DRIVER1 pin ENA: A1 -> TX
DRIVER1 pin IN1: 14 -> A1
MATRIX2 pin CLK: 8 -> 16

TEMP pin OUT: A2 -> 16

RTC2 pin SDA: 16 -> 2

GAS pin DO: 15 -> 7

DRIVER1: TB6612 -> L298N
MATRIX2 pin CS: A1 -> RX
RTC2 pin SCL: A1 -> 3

TASK REQUIREMENTS :: Give back exactly the lines from the one that contains "RTC2 pin SDA: 16 -> 2" to the end of the material, both ends kept, and no other line.

EXPECTED ANSWER ::
RTC2 pin SDA: 16 -> 2

GAS pin DO: 15 -> 7

DRIVER1: TB6612 -> L298N
MATRIX2 pin CS: A1 -> RX
RTC2 pin SCL: A1 -> 3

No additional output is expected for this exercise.